• _TRY IT_
Could you restate every entry word for word, leaving the pictures out?
━━━━━ EXERCISE DATA
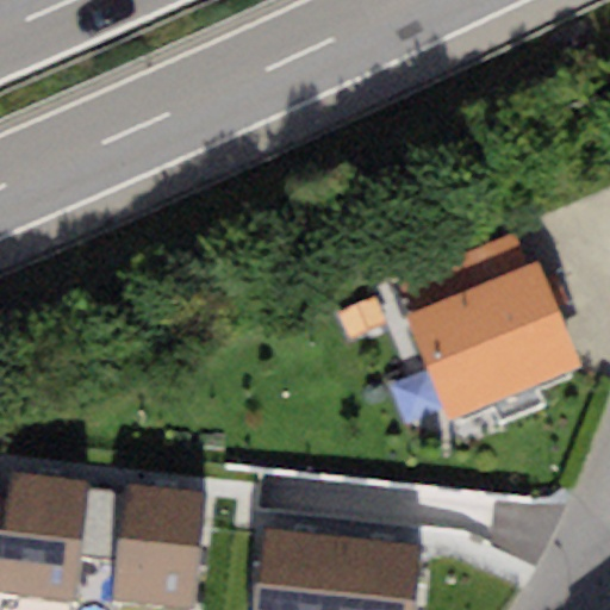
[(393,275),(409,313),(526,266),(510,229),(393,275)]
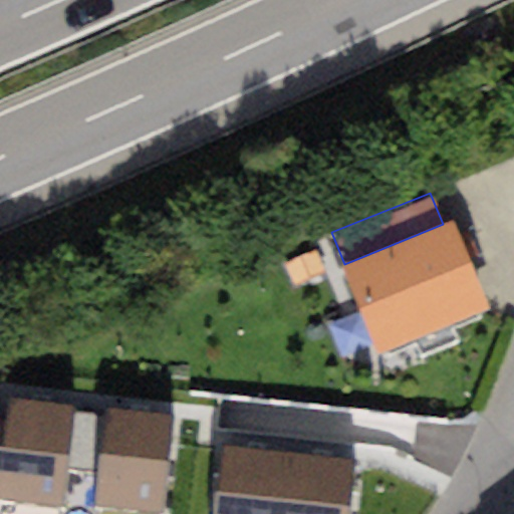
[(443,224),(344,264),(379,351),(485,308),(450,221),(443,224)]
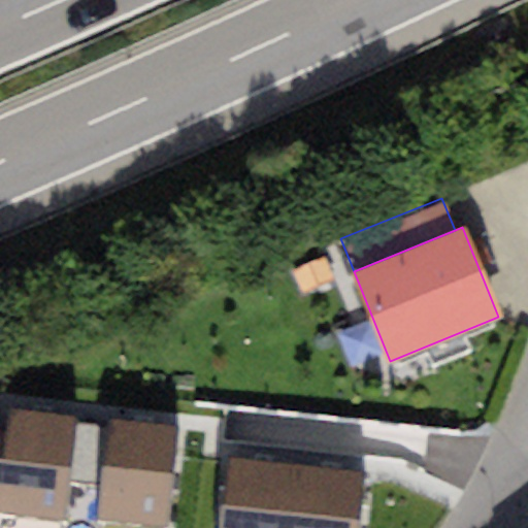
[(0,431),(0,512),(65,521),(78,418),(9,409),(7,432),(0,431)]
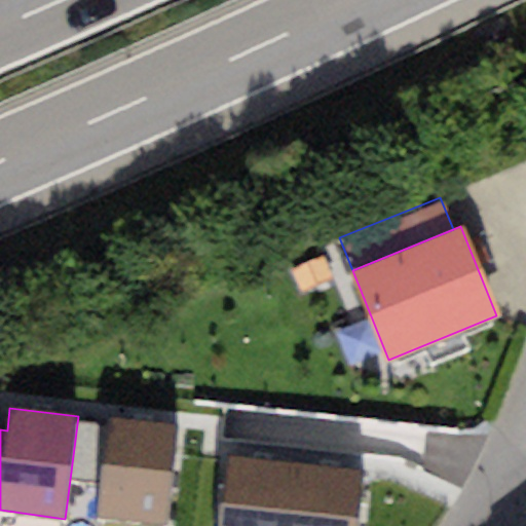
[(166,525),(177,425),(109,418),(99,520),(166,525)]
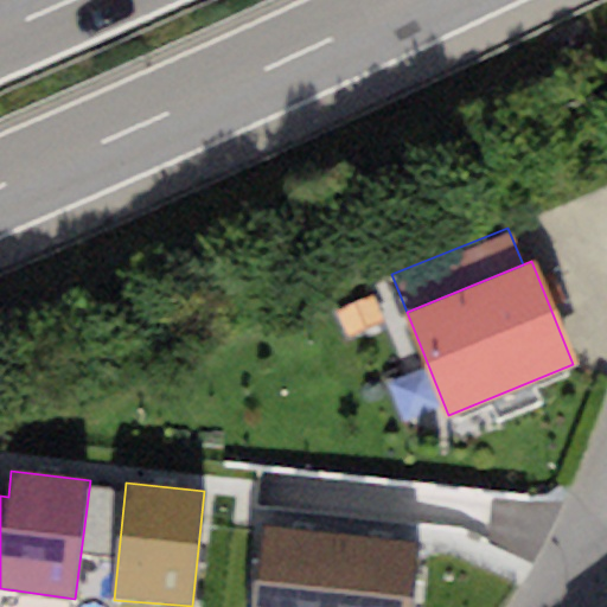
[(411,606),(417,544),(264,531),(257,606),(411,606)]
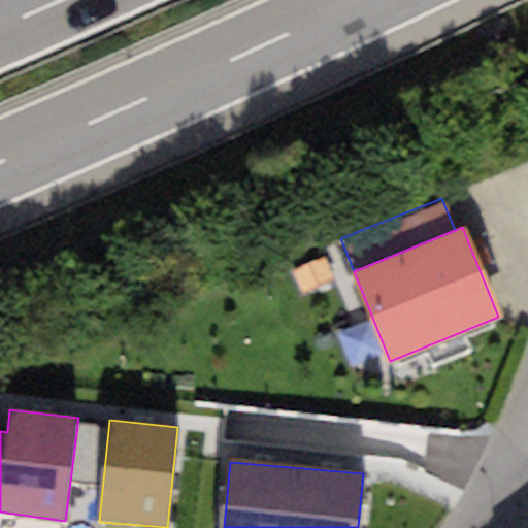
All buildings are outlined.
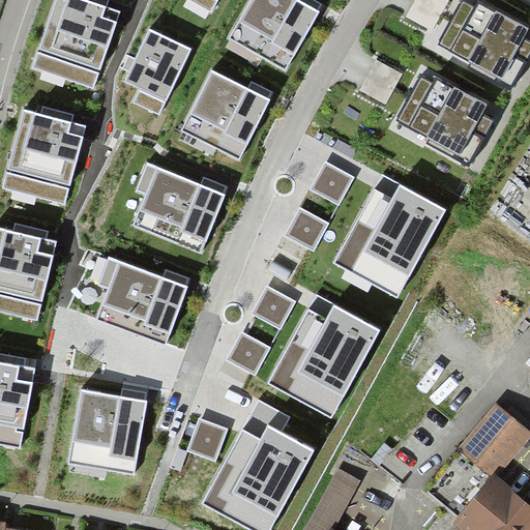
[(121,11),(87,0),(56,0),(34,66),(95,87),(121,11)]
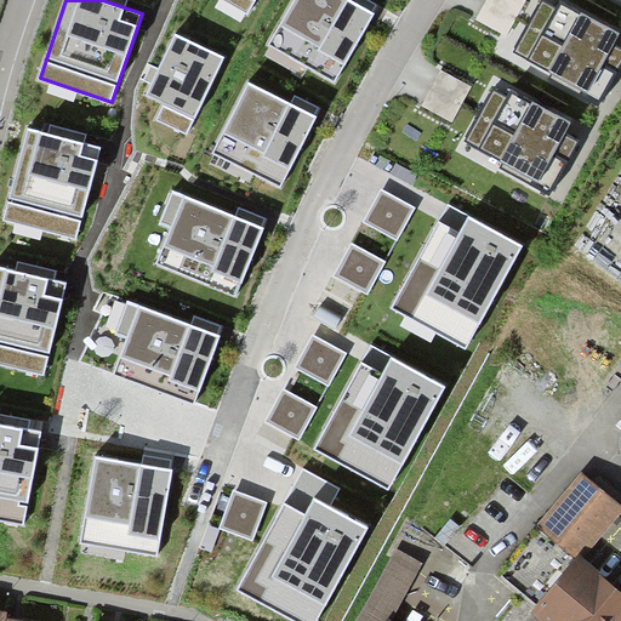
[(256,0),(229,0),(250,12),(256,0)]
━━━━━━━━━━
• _WRITTEN SOLUTION_
[(393,275),(409,313),(526,266),(510,229),(393,275)]
[(443,224),(344,264),(379,351),(485,308),(450,221),(443,224)]
[(0,431),(0,512),(65,521),(78,418),(9,409),(7,432),(0,431)]
[(166,525),(177,425),(109,418),(99,520),(166,525)]
[(411,606),(417,544),(264,531),(257,606),(411,606)]
All buildings are outlined.
[(121,11),(87,0),(56,0),(34,66),(95,87),(121,11)]
[(256,0),(229,0),(250,12),(256,0)]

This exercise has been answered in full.